> **Information provided**
------------
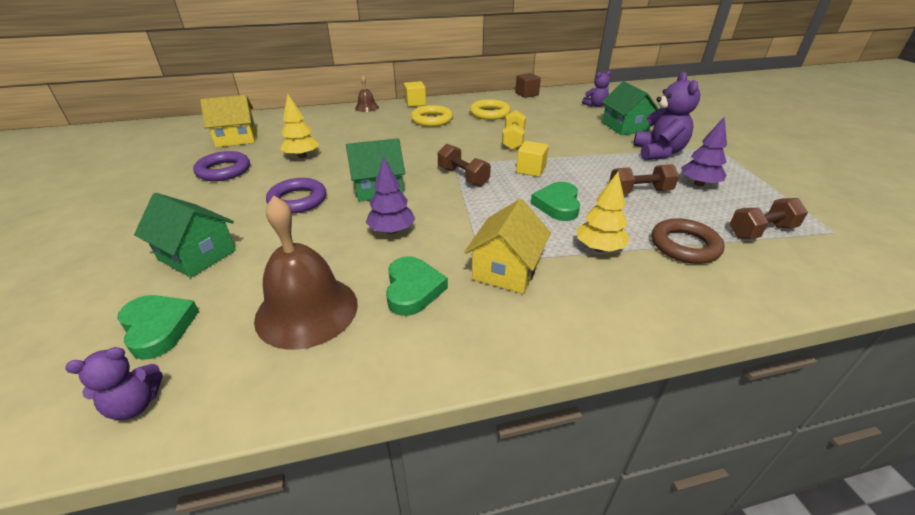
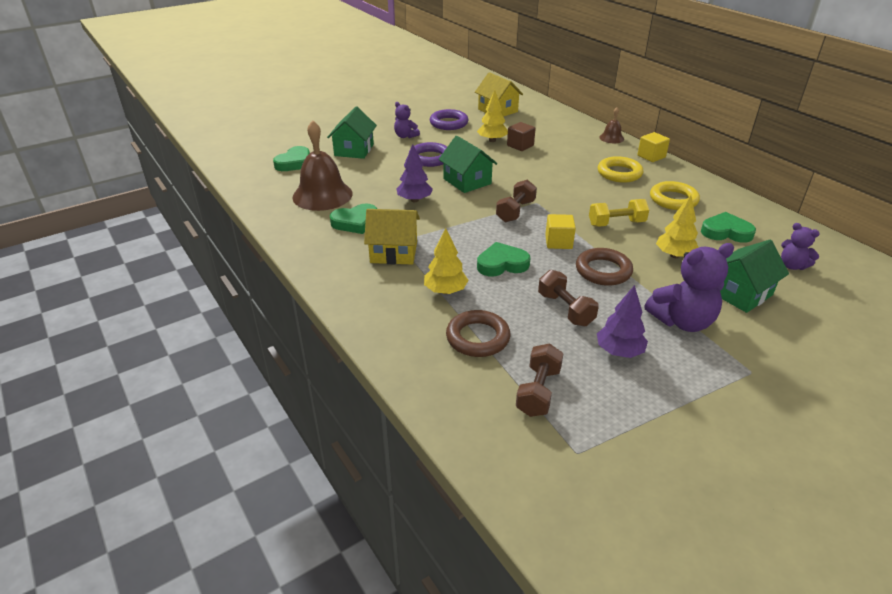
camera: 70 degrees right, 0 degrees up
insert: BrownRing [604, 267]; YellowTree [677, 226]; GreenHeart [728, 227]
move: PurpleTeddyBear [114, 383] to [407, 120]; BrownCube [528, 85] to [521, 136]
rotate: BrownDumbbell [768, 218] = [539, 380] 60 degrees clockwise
------------
> **To do**
Reproduce exactly the final stretch of the listing, starting at the line that contains "move: PurpleTeddyBear [114, 383]" and ending with the last line.

> **Exercise output**
move: PurpleTeddyBear [114, 383] to [407, 120]; BrownCube [528, 85] to [521, 136]
rotate: BrownDumbbell [768, 218] = [539, 380] 60 degrees clockwise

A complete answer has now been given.